> **WHAT NEEDS TO BE DONE**
Keep the images out while you retype all of the data exactly.

> **Geometric shape edit sequences**

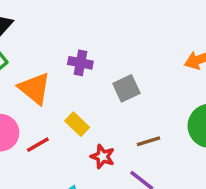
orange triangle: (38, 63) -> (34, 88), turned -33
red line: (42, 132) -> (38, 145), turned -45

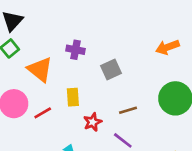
yellow rectangle: (77, 124) -> (73, 97), turned 42
red star: (103, 156) -> (93, 122), turned 30

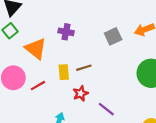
gray square: (111, 69) -> (113, 36), moved
brown line: (128, 110) -> (84, 68), moved

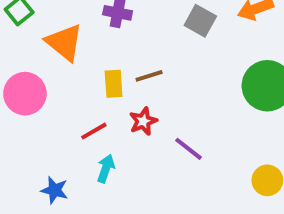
gray square: (113, 36) -> (200, 21), turned -36
red line: (38, 86) -> (94, 131), moved

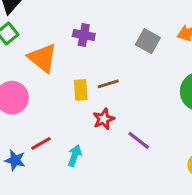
red line: (94, 131) -> (41, 143), moved
blue star: (55, 190) -> (15, 160), moved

> **REPLY TO THE TASK**
orange triangle: (38, 63) -> (34, 88), turned -33
red line: (42, 132) -> (38, 145), turned -45

yellow rectangle: (77, 124) -> (73, 97), turned 42
red star: (103, 156) -> (93, 122), turned 30

gray square: (111, 69) -> (113, 36), moved
brown line: (128, 110) -> (84, 68), moved

gray square: (113, 36) -> (200, 21), turned -36
red line: (38, 86) -> (94, 131), moved

red line: (94, 131) -> (41, 143), moved
blue star: (55, 190) -> (15, 160), moved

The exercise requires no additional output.